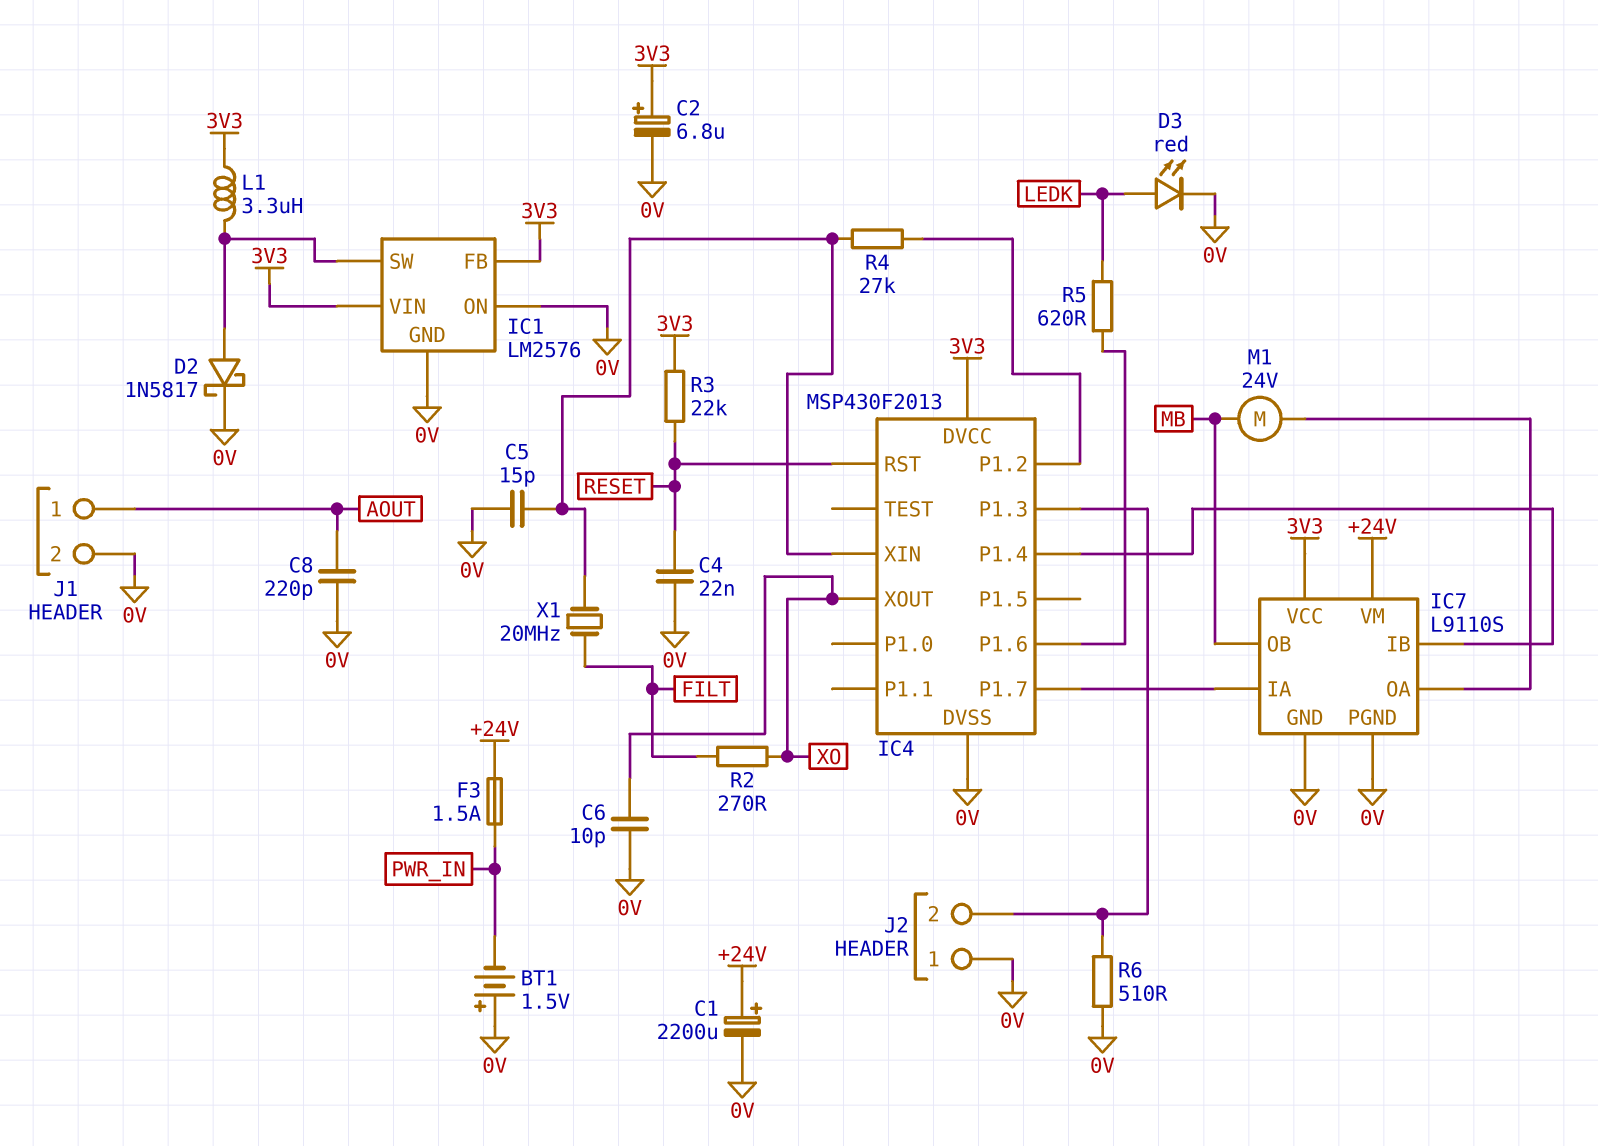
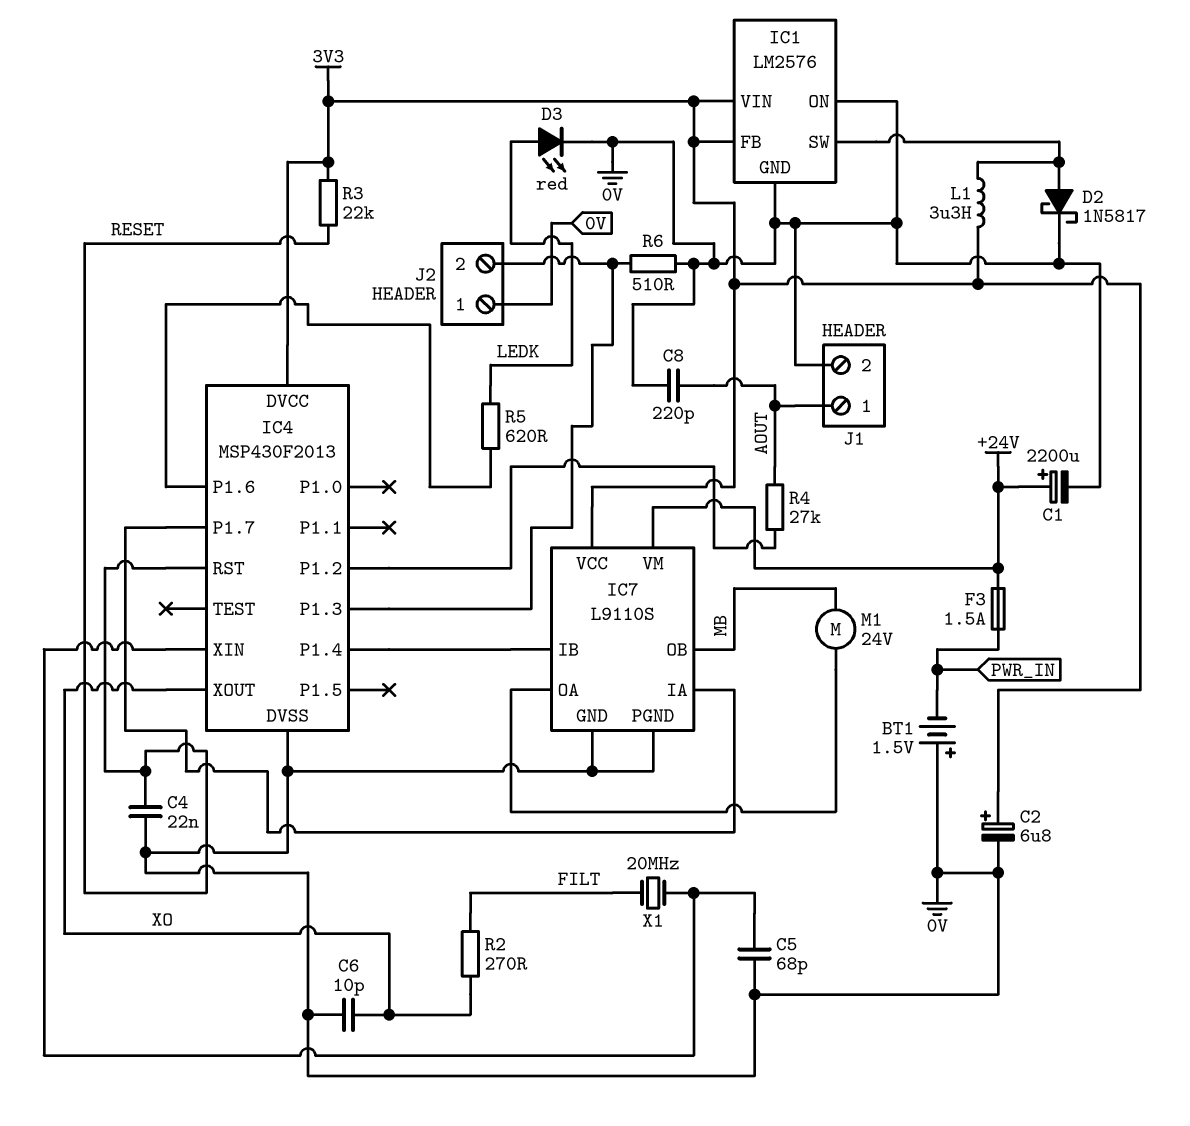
C5: 15pF (0V, IC4/XIN) -> 68pF (0V, IC4/XIN)
R4: 27k (IC4/P1.2, IC4/XIN) -> 27k (AOUT, IC4/P1.2)

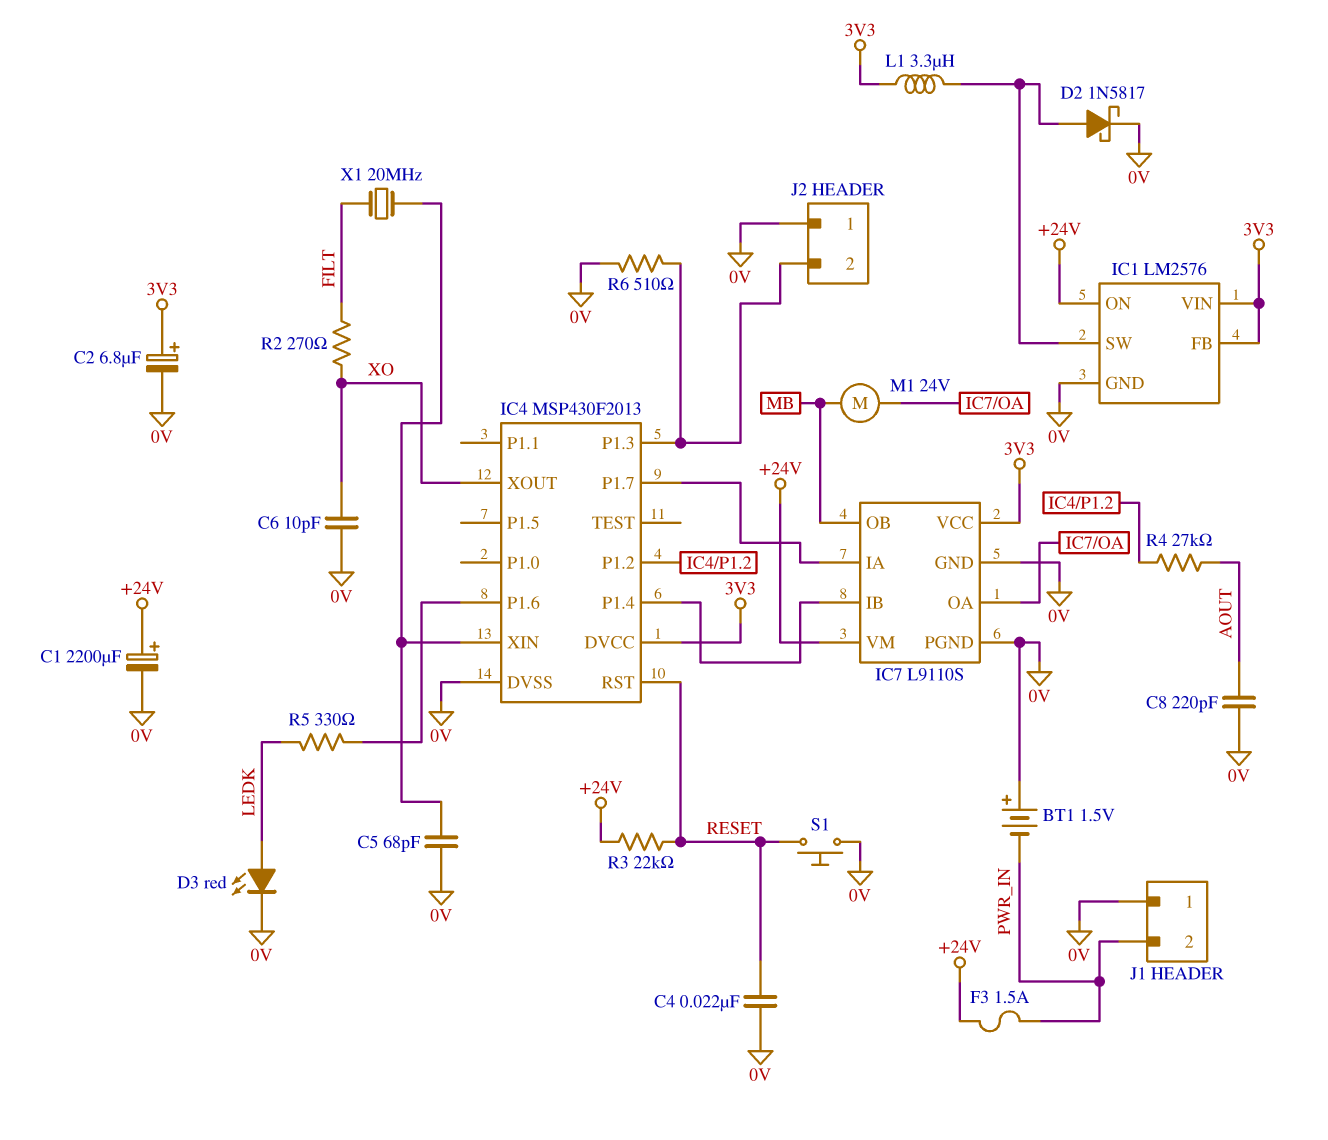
IC1 pin ON: 0V -> +24V
J1 pin 1: AOUT -> 0V
J1 pin 2: 0V -> PWR_IN
R3: 22k (3V3, RESET) -> 22k (+24V, RESET)
R5: 620 (IC4/P1.6, LEDK) -> 330 (IC4/P1.6, LEDK)
S1: none -> button (0V, RESET)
-----
**TASK INSTRUCTIONS:**
For every line above that includes the string "RESET", copy the line.

**SOLUTION TO THIS EXERCISE:**
R3: 22k (3V3, RESET) -> 22k (+24V, RESET)
S1: none -> button (0V, RESET)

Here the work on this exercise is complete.